Source data:
·····

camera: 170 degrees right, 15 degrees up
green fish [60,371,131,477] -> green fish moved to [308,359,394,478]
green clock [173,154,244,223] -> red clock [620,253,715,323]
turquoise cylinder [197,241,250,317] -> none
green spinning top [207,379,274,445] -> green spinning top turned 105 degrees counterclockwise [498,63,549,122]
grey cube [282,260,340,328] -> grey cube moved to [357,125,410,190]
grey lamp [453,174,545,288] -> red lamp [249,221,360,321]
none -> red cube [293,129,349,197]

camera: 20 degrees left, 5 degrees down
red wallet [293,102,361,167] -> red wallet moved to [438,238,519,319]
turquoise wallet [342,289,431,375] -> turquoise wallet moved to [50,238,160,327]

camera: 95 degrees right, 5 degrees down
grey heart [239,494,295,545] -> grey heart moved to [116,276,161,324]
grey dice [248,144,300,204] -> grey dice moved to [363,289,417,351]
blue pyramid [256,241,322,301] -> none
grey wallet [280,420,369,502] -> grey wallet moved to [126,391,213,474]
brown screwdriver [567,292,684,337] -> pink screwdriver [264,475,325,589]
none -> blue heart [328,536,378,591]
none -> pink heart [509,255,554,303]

·····

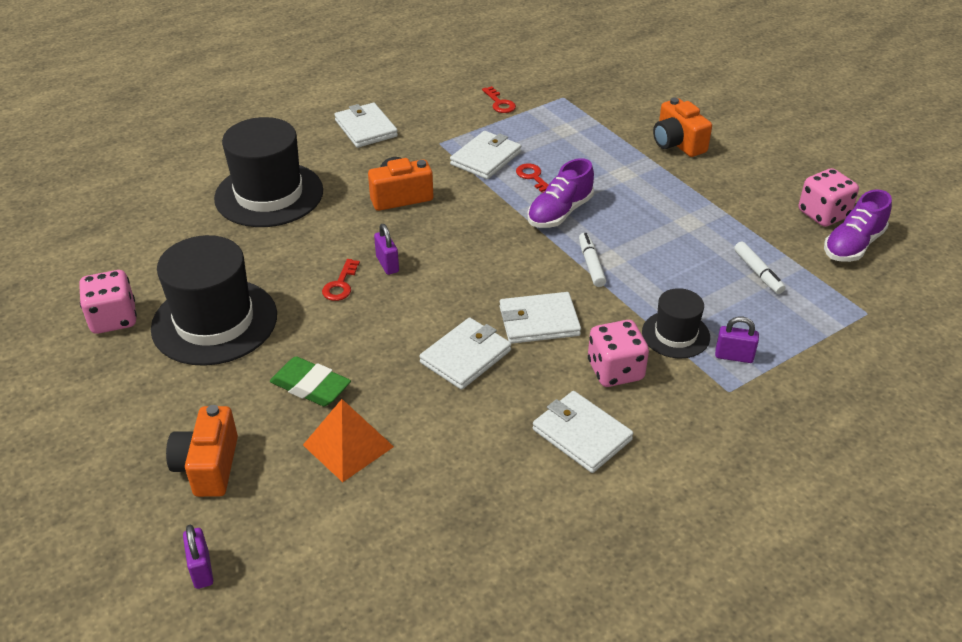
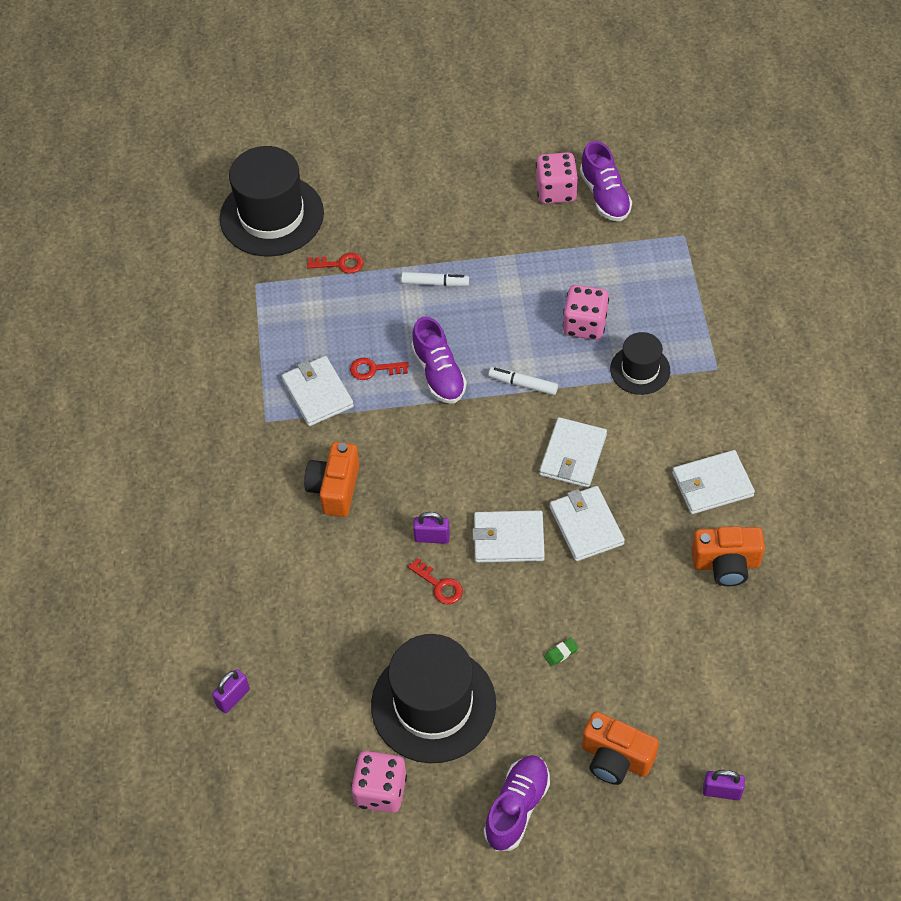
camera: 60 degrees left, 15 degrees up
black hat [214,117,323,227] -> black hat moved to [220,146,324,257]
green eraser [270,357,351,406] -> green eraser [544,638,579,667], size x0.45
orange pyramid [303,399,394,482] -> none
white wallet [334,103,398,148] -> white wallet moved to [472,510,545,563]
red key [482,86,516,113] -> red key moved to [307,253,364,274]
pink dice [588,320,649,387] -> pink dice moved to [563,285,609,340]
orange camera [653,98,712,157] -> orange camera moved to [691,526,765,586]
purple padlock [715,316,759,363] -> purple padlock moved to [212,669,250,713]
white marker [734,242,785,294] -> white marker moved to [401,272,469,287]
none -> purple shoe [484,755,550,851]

·····

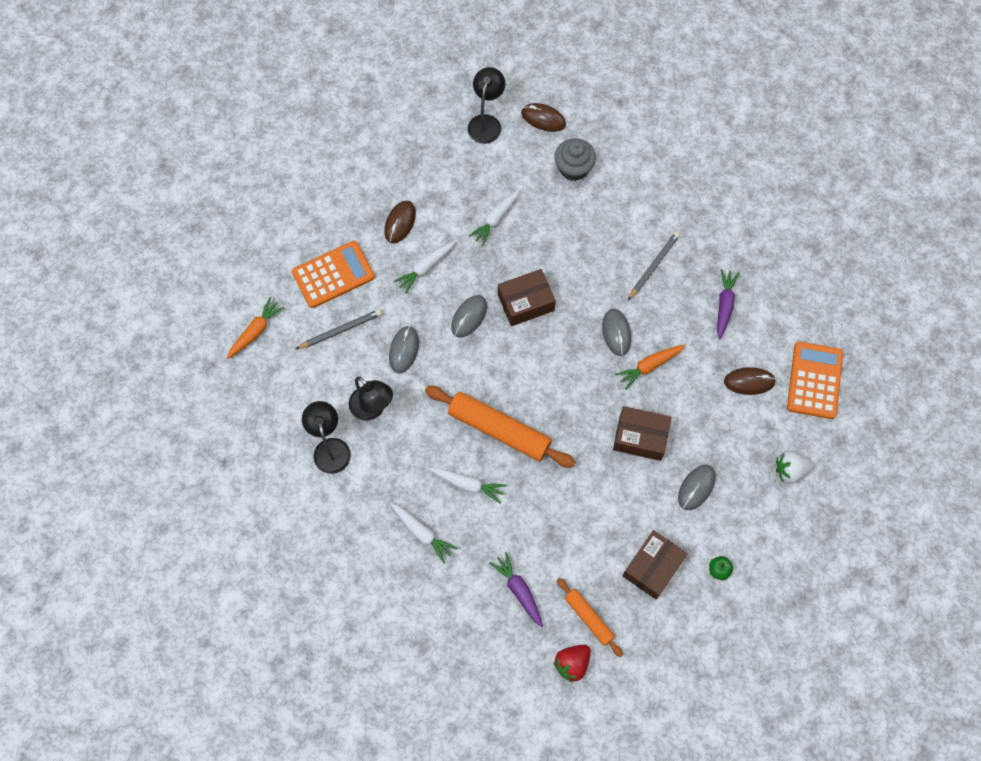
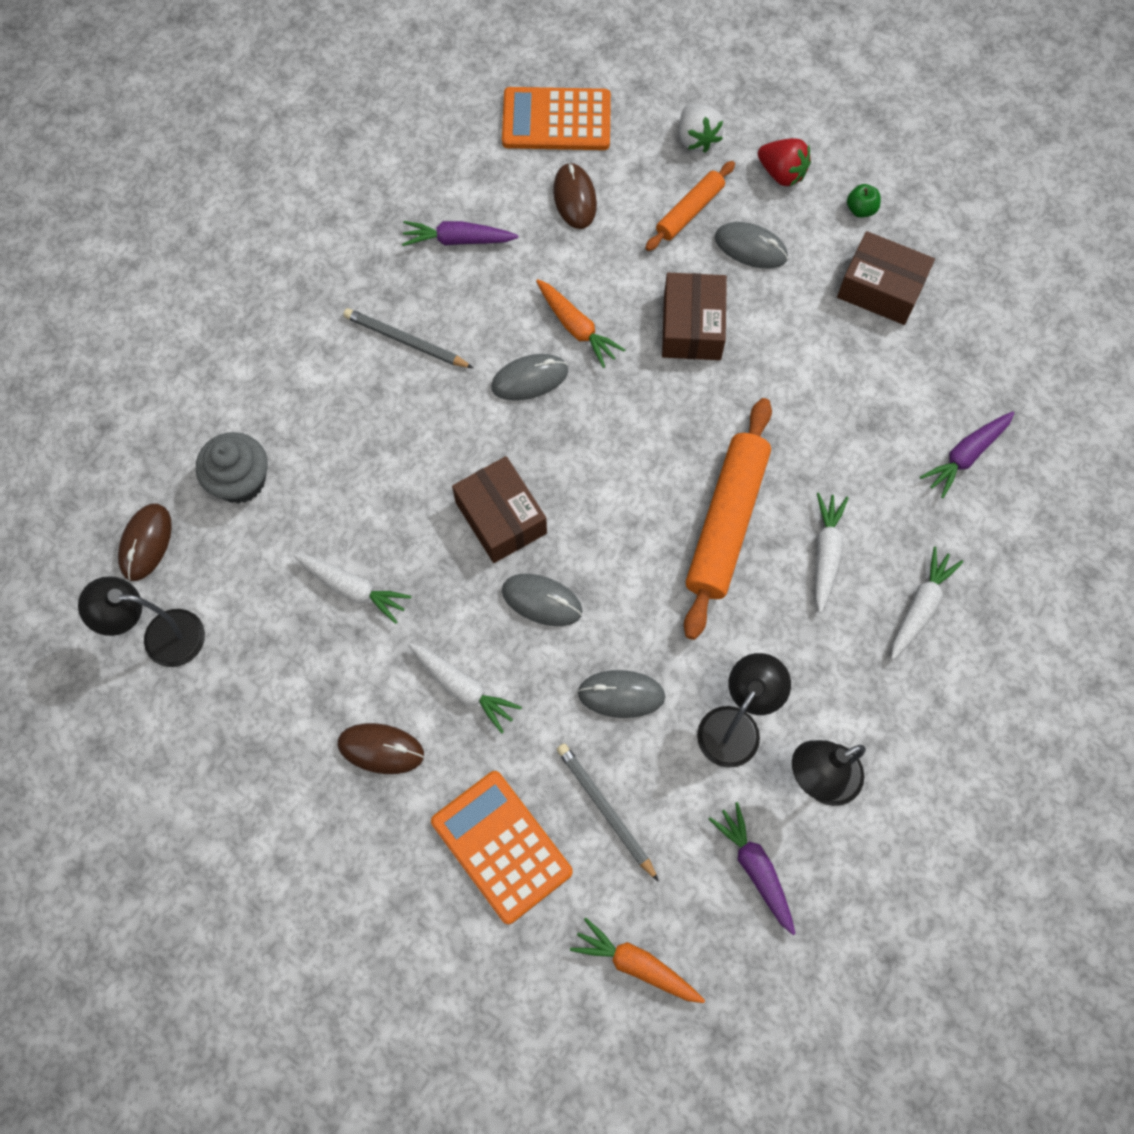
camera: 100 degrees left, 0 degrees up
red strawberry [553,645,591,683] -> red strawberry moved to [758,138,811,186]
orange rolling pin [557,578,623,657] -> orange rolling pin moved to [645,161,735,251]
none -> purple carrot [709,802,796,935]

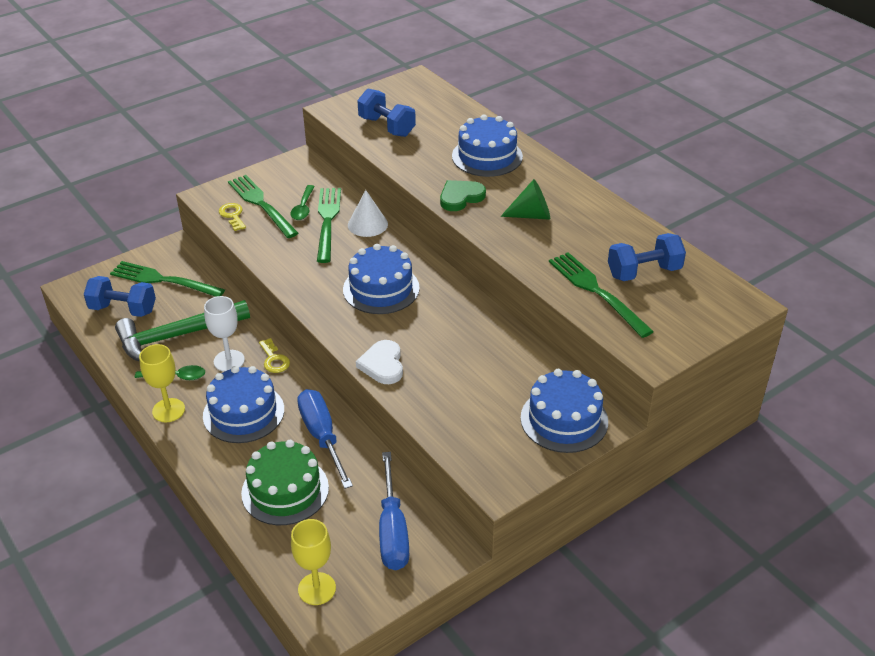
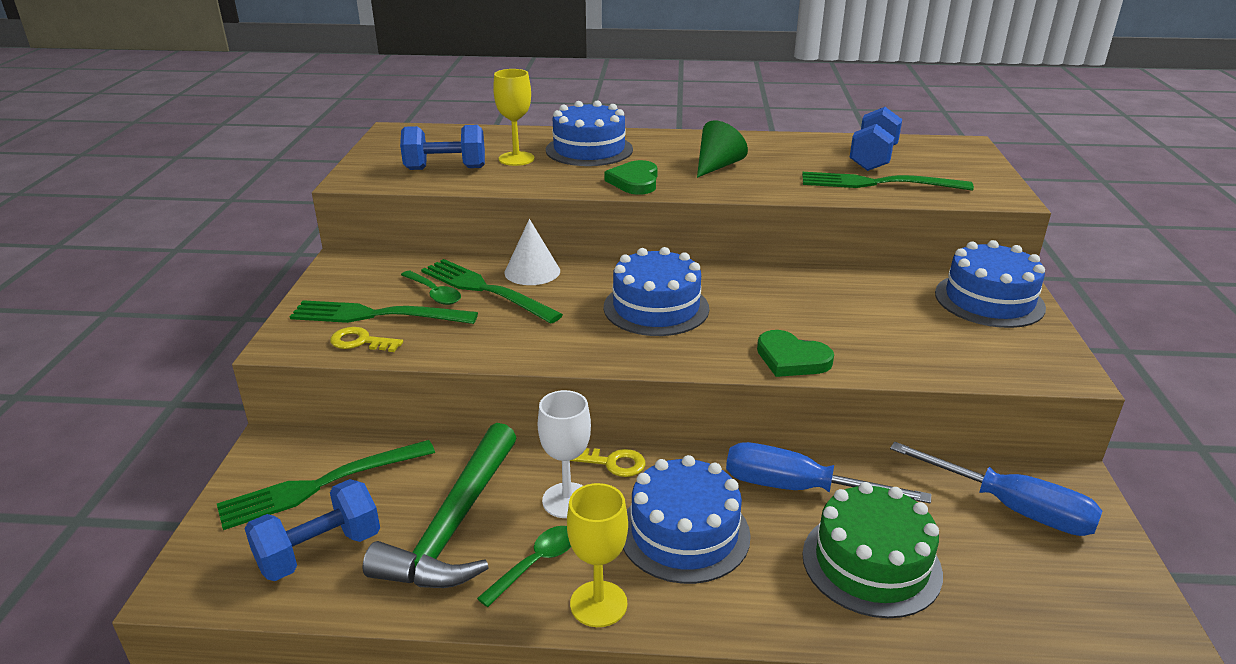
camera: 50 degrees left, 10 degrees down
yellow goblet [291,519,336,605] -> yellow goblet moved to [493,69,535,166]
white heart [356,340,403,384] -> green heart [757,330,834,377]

·····

WHAT THE EXERCISE ASKS: When you reach the line holding "blue pyramid [256,241,322,301] -> none" in the records above, begin reproducing exactly, stop after the line holding "none -> pink heart [509,255,554,303]", and output nothing else.

SOLVED EXERCISE:
blue pyramid [256,241,322,301] -> none
grey wallet [280,420,369,502] -> grey wallet moved to [126,391,213,474]
brown screwdriver [567,292,684,337] -> pink screwdriver [264,475,325,589]
none -> blue heart [328,536,378,591]
none -> pink heart [509,255,554,303]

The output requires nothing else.